• Task objective
For every line below, output the text exactly and leave out images.

(Recorded information Opens)

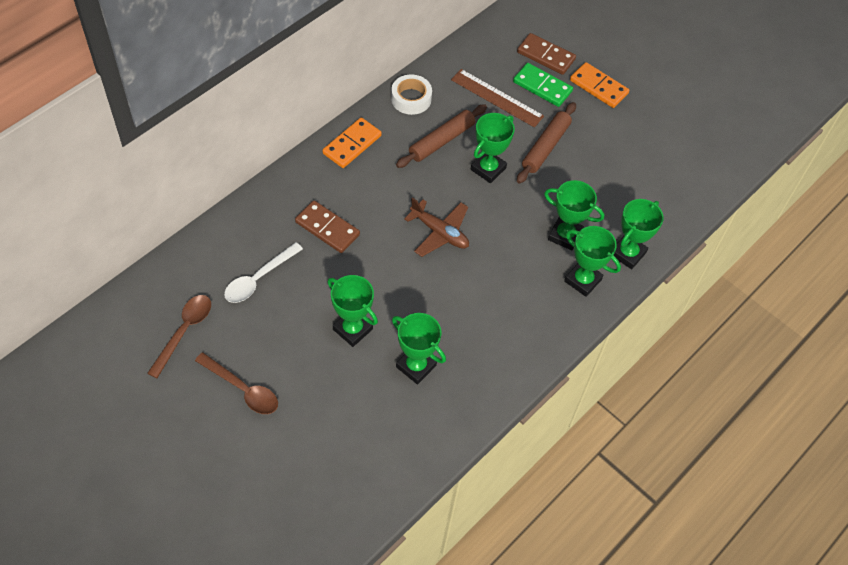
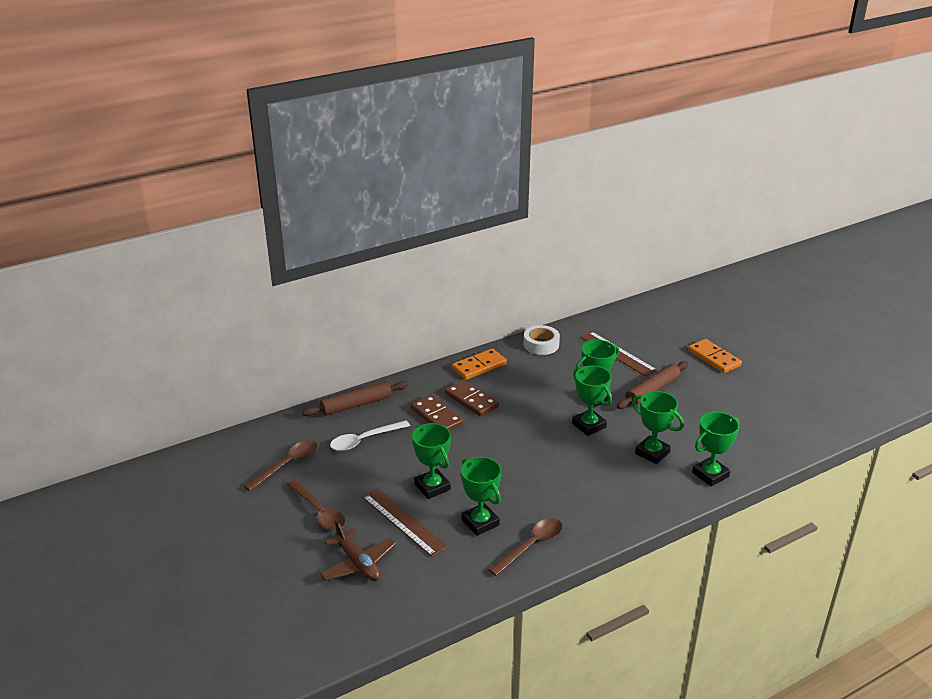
camera: 20 degrees right, 25 degrees down
(337, 382) = (404, 521): none -> brown ruler
(439, 232) = (535, 434): brown plane -> brown plane (358, 563)
(441, 141) = (558, 374): brown rolling pin -> brown rolling pin (356, 405)
(475, 385) = (531, 545): none -> brown spoon
(542, 87) = (661, 351): green domino -> none
(545, 56) = (670, 332): brown domino -> brown domino (471, 400)
(582, 280) = (660, 487): green trophy -> green trophy (589, 425)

(Recorded information Closes)

• Solution for this task
camera: 20 degrees right, 25 degrees down
(337, 382) = (404, 521): none -> brown ruler
(439, 232) = (535, 434): brown plane -> brown plane (358, 563)
(441, 141) = (558, 374): brown rolling pin -> brown rolling pin (356, 405)
(475, 385) = (531, 545): none -> brown spoon
(542, 87) = (661, 351): green domino -> none
(545, 56) = (670, 332): brown domino -> brown domino (471, 400)
(582, 280) = (660, 487): green trophy -> green trophy (589, 425)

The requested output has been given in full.